## Your objective
Find and copy the lines in the records beneath this task that contain the word "green".
(Recorded data begins)
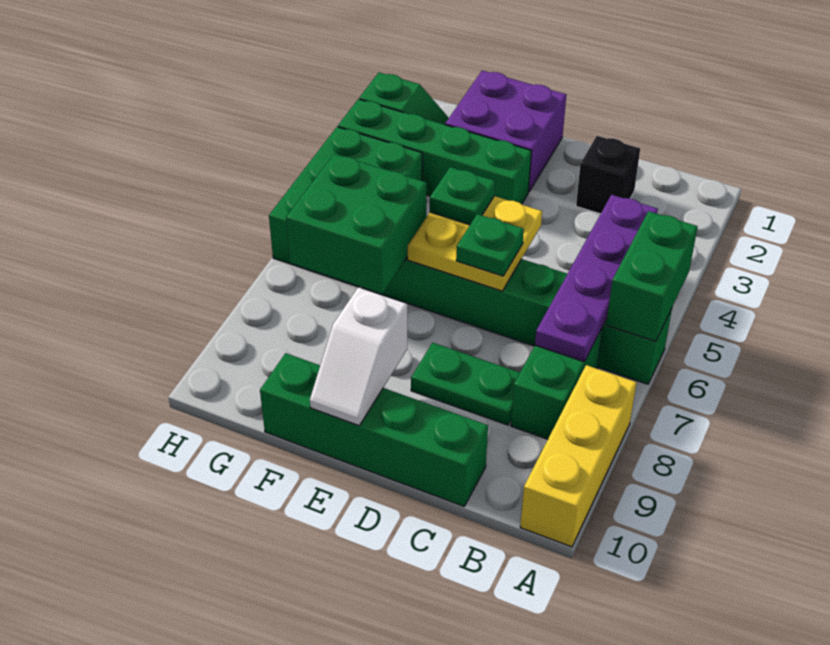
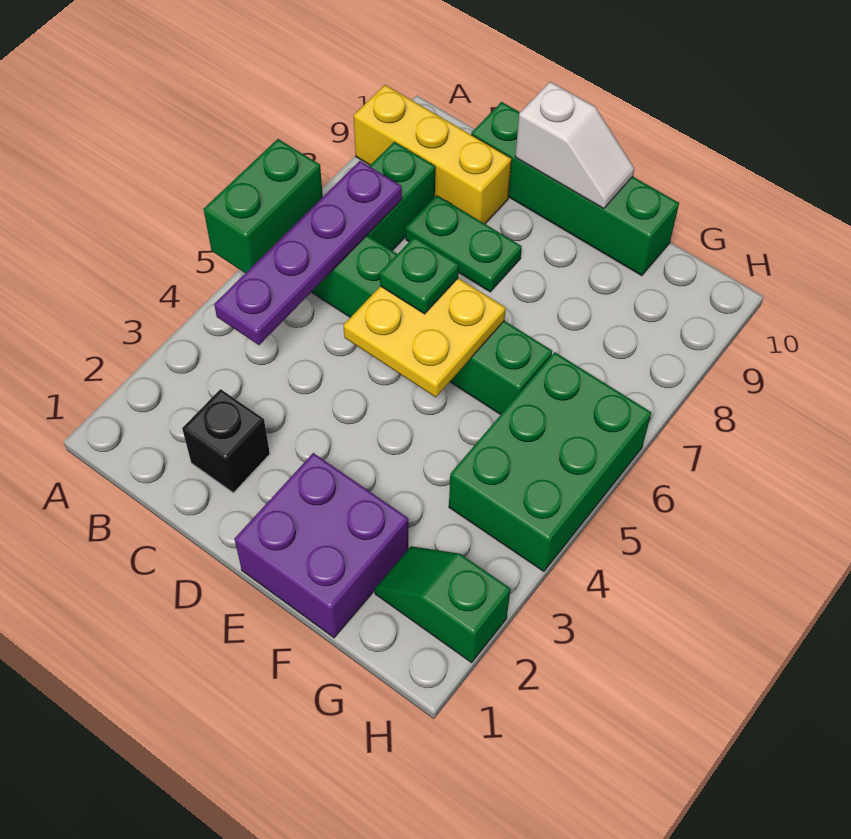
yellow brick A8:A10 level 1 -> yellow brick A9:C9 level 1
green brick E3:H3 level 1 -> none
green plate E5 level 3 -> none
white slope E9:E10 level 2 top 9 -> white slope D10:E10 level 2 top D
green brick F6:G7 level 2 -> none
(Recorded data ends)
## Exercise response
green brick E3:H3 level 1 -> none
green plate E5 level 3 -> none
green brick F6:G7 level 2 -> none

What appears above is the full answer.